### EXERCISE GOAL
Which lines in the records below hold the word "camera"? Copy each of them.

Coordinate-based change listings
*** Block opens ***

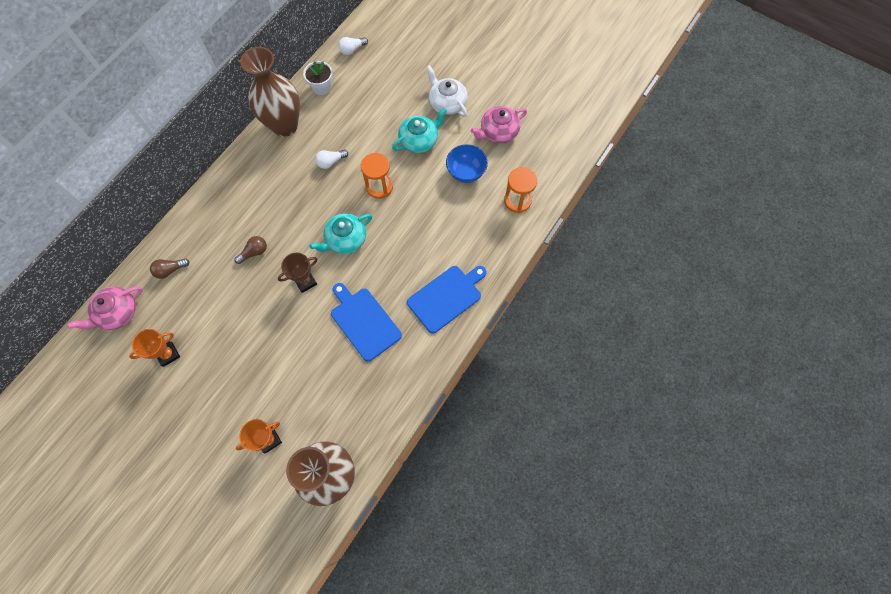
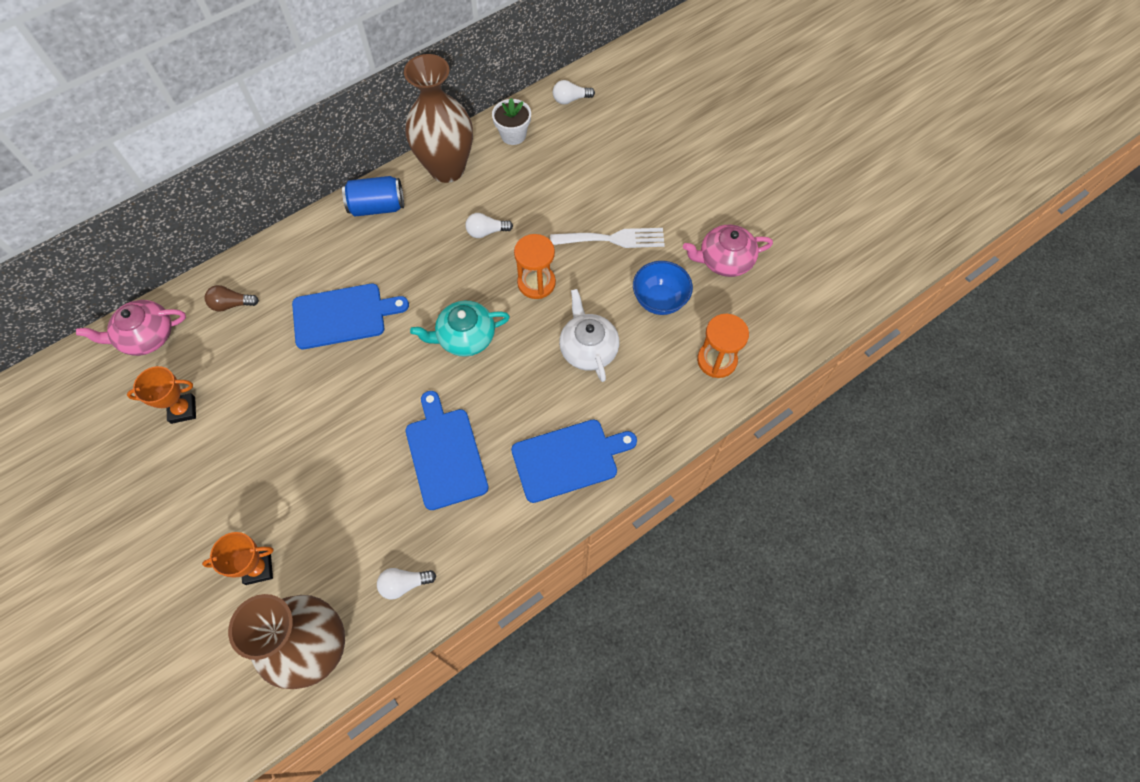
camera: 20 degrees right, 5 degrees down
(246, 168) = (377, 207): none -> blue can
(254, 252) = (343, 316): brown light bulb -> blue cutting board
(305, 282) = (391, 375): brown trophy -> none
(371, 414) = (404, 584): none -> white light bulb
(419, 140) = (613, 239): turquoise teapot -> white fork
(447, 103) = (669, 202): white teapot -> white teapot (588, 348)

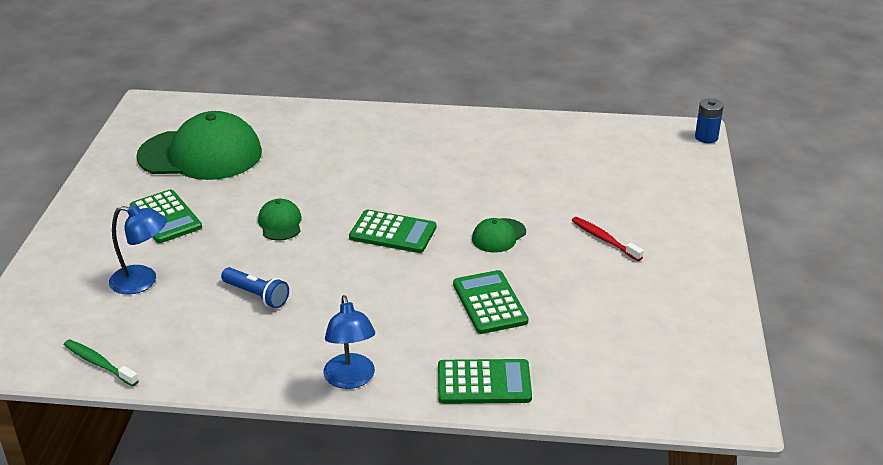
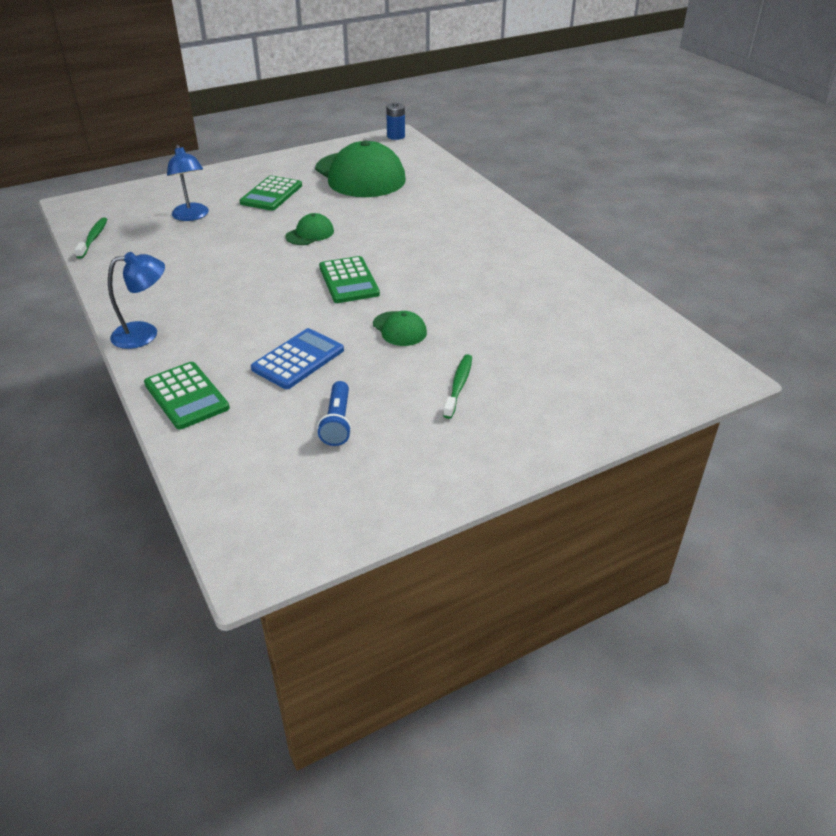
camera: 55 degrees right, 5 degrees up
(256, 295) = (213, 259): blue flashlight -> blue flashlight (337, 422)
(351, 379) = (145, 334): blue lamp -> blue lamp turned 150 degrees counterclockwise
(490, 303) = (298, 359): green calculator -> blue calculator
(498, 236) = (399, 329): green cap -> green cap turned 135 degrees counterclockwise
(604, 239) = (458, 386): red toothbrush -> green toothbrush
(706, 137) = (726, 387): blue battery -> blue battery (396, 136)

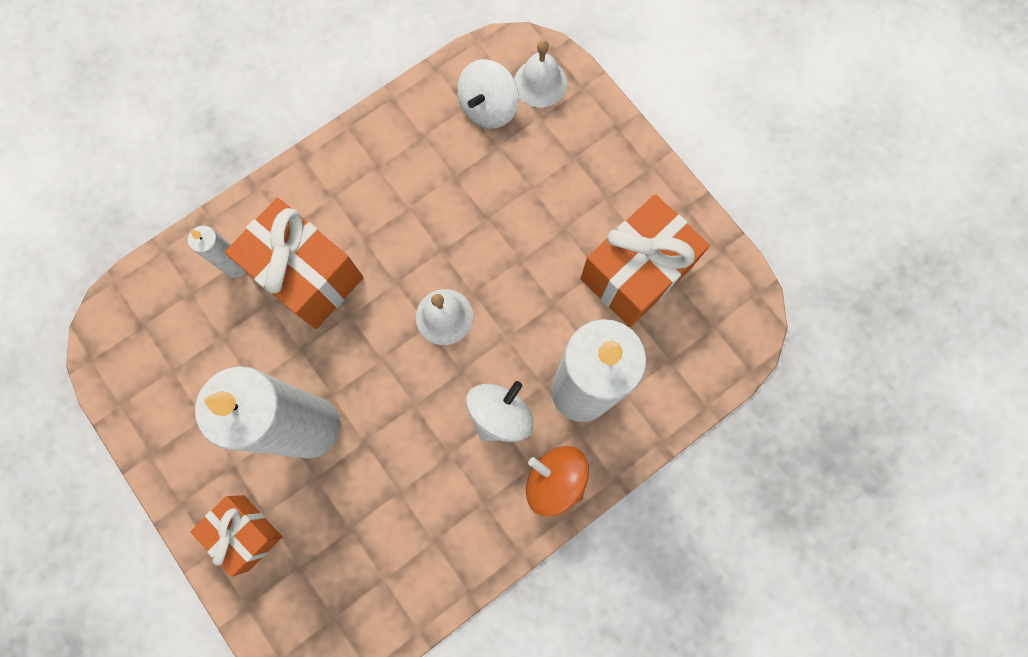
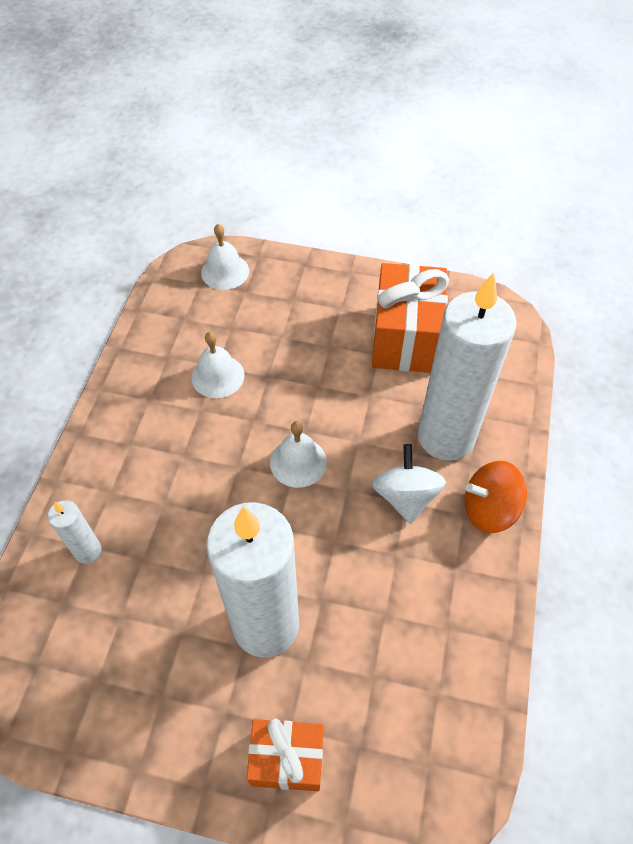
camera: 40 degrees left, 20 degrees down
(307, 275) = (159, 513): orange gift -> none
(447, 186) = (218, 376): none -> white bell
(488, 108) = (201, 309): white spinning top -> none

*** Block closes ***

### ANSWER BOX
camera: 20 degrees right, 5 degrees down
camera: 55 degrees right, 5 degrees up
camera: 40 degrees left, 20 degrees down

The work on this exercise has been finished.